[Object state change records]

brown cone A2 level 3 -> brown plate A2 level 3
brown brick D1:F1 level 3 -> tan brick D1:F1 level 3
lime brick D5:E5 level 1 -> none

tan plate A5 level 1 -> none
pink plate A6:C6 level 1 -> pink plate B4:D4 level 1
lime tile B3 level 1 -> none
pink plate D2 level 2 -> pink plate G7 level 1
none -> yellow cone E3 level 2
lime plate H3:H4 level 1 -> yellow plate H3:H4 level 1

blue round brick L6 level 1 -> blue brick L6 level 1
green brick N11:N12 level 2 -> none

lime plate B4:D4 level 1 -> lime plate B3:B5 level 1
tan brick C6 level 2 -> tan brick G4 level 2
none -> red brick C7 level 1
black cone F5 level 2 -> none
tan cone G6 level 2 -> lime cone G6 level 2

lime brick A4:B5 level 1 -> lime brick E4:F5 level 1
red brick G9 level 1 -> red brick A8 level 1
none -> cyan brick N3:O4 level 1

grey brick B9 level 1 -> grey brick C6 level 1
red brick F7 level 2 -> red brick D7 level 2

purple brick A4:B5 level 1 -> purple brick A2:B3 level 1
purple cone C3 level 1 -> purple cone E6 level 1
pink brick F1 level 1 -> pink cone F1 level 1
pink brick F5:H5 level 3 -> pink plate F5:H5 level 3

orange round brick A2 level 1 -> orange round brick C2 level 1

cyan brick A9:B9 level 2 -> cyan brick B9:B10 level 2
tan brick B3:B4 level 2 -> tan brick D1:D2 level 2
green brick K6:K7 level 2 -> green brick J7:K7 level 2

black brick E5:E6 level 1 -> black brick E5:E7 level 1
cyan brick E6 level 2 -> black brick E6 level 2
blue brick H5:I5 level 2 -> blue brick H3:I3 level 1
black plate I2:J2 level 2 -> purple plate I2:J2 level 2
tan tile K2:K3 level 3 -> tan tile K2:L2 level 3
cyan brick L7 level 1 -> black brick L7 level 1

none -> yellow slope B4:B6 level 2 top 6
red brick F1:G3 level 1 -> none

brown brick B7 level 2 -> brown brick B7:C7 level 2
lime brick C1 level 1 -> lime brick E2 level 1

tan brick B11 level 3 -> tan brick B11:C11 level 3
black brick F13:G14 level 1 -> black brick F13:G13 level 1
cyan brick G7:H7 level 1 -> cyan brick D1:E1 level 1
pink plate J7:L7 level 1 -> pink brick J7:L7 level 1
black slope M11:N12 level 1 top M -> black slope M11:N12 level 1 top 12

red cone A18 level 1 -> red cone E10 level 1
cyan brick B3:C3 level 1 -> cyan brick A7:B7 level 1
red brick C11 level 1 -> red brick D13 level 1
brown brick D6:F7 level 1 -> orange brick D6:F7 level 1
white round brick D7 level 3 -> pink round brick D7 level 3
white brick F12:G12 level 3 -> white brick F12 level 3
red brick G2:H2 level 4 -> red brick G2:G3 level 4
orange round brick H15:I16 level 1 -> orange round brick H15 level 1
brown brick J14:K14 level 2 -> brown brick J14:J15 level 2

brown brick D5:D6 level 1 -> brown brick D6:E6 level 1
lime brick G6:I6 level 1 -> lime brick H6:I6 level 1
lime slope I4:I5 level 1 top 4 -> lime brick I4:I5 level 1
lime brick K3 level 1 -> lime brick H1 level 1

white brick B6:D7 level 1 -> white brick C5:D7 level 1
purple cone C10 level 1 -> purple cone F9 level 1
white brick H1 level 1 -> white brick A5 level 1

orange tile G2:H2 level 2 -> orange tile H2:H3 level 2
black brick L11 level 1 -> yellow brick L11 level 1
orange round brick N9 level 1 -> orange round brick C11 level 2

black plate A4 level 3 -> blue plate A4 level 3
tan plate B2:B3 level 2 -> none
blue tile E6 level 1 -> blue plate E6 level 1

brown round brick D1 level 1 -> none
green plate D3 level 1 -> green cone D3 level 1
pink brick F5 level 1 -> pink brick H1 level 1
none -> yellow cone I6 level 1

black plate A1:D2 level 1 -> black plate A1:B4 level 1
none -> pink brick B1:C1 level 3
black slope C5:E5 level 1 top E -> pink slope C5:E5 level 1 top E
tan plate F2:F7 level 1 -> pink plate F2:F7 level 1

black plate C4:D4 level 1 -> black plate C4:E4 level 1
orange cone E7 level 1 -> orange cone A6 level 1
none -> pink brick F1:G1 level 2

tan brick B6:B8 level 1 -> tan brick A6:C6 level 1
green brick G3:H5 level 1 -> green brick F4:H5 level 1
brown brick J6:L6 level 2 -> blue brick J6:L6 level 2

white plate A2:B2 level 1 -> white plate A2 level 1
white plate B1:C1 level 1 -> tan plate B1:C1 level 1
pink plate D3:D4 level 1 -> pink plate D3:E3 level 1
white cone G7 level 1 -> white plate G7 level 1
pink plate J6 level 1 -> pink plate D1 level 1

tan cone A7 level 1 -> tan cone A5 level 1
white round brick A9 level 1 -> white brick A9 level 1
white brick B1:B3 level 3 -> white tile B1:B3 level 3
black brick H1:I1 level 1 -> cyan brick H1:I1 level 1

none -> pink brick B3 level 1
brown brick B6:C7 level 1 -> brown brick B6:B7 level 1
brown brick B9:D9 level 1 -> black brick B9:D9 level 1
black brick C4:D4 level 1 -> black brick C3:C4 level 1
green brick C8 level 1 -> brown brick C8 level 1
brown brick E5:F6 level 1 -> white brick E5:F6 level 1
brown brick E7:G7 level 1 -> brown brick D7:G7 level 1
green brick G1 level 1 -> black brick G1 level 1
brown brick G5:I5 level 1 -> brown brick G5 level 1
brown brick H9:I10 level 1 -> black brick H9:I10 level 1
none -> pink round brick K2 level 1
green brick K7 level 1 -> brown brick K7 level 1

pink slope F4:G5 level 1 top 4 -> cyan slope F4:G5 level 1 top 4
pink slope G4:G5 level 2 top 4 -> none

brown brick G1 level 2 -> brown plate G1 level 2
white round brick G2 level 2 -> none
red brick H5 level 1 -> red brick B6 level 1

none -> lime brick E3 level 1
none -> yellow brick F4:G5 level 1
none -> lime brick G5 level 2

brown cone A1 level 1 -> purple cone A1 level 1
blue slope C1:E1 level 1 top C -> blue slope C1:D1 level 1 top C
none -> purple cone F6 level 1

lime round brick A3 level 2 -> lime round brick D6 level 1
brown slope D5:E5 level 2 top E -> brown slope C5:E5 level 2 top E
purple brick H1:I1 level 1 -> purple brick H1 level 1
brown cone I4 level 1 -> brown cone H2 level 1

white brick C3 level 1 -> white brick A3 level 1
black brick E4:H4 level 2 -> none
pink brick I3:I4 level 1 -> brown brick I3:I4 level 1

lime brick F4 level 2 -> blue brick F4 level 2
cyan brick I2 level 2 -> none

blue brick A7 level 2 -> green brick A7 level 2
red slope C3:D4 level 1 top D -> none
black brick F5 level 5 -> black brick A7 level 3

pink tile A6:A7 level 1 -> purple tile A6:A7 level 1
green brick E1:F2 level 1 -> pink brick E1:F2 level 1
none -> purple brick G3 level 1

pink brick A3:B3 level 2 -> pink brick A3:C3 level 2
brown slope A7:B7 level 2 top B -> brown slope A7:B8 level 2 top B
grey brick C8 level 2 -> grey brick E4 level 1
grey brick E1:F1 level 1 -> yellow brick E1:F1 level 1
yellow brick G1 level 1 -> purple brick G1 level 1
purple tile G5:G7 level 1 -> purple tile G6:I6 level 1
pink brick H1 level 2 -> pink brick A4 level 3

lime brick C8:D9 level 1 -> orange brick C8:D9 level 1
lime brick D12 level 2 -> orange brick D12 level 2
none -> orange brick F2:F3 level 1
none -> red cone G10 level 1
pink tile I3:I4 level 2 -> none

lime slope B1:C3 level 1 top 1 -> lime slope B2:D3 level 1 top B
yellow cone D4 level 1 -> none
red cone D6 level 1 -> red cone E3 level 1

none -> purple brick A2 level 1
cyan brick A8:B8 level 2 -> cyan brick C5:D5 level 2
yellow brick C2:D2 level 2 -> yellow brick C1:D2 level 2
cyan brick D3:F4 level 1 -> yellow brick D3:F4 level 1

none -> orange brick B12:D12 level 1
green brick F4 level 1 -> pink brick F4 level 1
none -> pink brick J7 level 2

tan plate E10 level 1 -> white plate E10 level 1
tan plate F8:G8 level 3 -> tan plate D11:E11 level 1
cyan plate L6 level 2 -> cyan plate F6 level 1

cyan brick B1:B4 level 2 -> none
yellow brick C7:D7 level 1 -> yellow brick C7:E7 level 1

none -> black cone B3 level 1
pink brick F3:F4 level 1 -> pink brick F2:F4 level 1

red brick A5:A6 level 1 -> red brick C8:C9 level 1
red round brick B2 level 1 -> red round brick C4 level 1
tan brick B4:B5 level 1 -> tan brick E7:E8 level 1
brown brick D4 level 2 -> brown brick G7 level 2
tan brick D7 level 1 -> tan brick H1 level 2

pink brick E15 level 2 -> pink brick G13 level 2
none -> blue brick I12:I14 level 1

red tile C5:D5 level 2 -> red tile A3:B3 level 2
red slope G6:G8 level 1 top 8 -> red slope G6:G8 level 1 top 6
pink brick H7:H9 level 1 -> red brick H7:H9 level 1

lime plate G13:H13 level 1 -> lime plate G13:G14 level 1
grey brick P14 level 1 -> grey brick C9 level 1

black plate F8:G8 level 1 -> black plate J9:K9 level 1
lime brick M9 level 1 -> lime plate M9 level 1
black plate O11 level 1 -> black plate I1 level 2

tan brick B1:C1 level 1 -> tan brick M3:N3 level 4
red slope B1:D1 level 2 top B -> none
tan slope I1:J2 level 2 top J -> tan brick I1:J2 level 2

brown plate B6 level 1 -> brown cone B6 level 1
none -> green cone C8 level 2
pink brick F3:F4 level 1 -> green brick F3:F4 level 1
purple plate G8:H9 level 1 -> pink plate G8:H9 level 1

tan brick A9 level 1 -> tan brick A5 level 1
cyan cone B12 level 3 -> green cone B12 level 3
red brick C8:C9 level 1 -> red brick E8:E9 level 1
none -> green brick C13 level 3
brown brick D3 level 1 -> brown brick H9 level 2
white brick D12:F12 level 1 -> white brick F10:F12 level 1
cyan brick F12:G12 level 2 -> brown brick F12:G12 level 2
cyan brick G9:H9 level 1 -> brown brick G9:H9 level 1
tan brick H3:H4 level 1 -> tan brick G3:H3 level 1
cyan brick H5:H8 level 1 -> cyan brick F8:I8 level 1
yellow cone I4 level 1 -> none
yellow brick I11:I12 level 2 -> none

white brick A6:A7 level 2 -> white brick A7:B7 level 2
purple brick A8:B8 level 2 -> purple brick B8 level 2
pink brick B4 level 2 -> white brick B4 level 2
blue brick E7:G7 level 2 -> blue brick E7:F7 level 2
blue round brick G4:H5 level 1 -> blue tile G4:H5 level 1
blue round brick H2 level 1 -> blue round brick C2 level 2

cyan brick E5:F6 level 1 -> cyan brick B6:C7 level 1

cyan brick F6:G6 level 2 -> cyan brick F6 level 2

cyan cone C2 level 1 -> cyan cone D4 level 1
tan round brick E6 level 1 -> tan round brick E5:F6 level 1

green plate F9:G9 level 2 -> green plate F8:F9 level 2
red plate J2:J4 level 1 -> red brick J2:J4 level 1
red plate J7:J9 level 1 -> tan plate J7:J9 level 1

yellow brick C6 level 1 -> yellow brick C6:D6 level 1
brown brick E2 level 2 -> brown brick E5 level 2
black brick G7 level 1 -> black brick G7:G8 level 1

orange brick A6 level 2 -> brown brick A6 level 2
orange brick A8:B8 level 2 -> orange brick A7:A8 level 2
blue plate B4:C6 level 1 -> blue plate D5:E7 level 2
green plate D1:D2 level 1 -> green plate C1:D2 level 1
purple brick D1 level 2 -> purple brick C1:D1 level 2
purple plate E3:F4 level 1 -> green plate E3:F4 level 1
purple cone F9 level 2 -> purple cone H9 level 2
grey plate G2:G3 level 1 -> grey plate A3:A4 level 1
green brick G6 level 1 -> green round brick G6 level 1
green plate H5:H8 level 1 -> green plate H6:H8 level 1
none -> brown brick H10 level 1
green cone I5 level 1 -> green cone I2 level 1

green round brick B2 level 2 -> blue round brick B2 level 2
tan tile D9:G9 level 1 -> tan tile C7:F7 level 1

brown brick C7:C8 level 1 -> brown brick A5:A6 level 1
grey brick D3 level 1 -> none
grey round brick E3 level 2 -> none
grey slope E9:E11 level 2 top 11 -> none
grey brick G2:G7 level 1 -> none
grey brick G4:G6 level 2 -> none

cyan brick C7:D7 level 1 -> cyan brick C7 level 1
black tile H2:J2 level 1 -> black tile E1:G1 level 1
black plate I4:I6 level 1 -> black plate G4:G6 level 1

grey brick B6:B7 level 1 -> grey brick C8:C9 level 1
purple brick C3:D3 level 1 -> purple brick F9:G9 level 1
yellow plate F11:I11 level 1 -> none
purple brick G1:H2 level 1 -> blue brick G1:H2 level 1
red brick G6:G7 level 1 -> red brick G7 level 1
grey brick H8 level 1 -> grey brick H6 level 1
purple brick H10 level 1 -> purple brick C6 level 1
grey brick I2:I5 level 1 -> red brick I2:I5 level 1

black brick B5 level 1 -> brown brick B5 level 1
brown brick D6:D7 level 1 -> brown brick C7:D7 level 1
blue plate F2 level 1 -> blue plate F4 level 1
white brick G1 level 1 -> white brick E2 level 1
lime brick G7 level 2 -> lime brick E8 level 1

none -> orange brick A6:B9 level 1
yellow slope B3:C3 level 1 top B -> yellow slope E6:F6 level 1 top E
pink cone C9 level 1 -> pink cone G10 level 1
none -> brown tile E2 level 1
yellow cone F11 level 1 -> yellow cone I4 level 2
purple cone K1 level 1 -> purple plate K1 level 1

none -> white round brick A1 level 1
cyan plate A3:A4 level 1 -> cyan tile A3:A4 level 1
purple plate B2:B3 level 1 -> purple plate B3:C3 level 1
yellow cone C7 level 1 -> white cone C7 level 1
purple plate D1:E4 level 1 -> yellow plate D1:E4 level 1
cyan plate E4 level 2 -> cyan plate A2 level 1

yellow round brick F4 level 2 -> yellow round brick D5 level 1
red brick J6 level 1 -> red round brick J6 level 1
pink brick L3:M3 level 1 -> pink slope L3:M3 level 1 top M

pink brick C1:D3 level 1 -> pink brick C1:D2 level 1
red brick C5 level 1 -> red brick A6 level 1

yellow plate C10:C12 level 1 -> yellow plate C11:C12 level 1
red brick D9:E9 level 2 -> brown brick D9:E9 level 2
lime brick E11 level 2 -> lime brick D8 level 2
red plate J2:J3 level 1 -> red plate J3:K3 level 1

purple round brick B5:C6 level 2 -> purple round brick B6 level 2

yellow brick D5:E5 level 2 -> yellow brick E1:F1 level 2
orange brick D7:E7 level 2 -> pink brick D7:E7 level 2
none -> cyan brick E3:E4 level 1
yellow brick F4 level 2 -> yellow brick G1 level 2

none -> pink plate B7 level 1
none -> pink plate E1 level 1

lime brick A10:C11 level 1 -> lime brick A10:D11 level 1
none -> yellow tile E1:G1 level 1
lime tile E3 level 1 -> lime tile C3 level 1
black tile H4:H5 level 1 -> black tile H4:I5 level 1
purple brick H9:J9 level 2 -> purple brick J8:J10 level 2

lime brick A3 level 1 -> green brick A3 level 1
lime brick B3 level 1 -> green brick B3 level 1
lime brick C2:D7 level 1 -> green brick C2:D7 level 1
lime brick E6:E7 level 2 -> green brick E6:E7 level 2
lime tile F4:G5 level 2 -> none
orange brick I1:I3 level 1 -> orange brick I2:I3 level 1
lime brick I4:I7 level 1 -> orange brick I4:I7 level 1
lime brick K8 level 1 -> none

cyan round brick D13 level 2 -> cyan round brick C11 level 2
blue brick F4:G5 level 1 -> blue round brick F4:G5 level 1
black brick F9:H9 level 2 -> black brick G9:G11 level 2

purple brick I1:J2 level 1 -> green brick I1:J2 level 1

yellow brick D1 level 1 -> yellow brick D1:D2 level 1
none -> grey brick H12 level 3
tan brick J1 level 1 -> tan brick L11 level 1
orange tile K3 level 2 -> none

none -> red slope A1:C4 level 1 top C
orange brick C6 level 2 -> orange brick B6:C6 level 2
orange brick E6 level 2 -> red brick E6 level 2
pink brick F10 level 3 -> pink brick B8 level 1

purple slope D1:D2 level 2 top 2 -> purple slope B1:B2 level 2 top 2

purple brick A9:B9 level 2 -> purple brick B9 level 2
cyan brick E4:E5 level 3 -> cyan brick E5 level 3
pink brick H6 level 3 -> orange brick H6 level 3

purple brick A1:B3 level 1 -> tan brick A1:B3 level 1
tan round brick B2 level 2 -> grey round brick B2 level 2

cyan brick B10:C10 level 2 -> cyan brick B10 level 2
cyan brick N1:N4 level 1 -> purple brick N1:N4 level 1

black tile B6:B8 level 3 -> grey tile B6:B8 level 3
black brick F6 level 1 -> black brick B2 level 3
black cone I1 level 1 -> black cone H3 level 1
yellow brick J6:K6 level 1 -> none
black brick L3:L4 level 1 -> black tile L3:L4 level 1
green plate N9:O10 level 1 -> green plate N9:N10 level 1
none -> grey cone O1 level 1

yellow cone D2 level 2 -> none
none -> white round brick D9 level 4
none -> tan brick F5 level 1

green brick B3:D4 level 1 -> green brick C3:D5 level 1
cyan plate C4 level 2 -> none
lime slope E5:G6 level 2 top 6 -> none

PROBLEM DESCRIPTION -
Look above for the line containing "yellow brick J6:K6 level 1 -> none", then transcribe it and all lines after it through the last, exactly and with nothing else.

REPLY -
yellow brick J6:K6 level 1 -> none
black brick L3:L4 level 1 -> black tile L3:L4 level 1
green plate N9:O10 level 1 -> green plate N9:N10 level 1
none -> grey cone O1 level 1

yellow cone D2 level 2 -> none
none -> white round brick D9 level 4
none -> tan brick F5 level 1

green brick B3:D4 level 1 -> green brick C3:D5 level 1
cyan plate C4 level 2 -> none
lime slope E5:G6 level 2 top 6 -> none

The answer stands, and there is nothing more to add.